### Work order
In the entries that follow, find every line containing "none" and copy it.

-- -- --

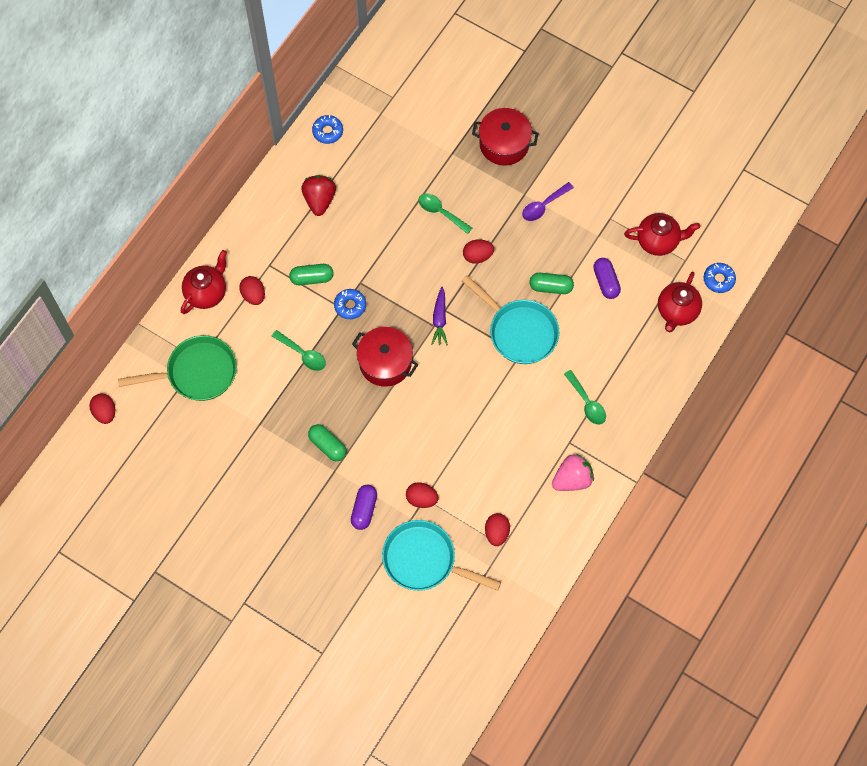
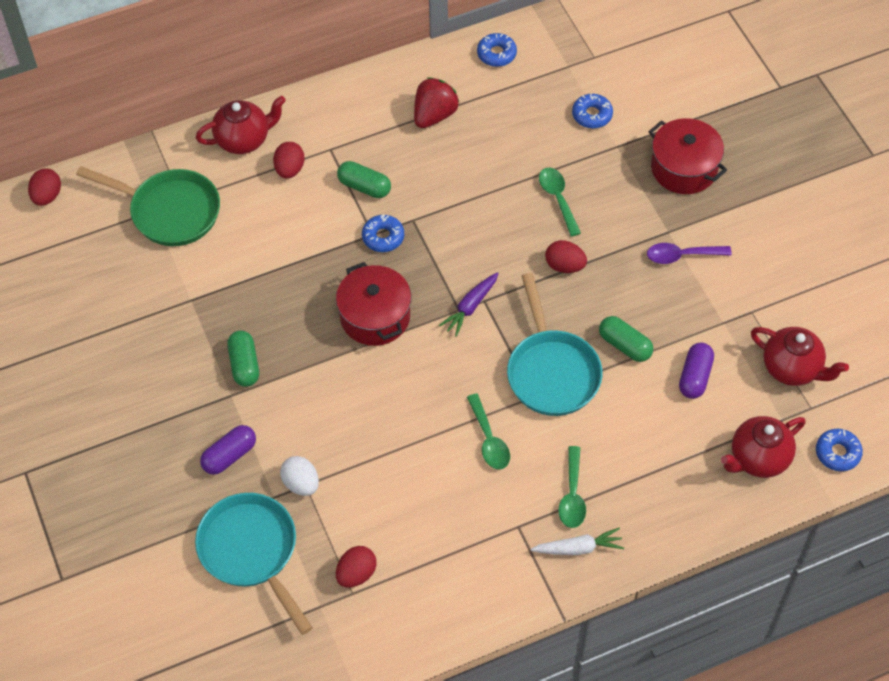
camera: 35 degrees right, 10 degrees down
(303, 354) = (293, 257): green spoon -> green spoon (489, 439)
(420, 140) = (592, 115): none -> blue donut
(421, 499) = (301, 483): red egg -> white egg
(572, 479) = (490, 569): pink strawberry -> none
(613, 433) = (578, 548): none -> white carrot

-- -- --

### Answer below
(420, 140) = (592, 115): none -> blue donut
(572, 479) = (490, 569): pink strawberry -> none
(613, 433) = (578, 548): none -> white carrot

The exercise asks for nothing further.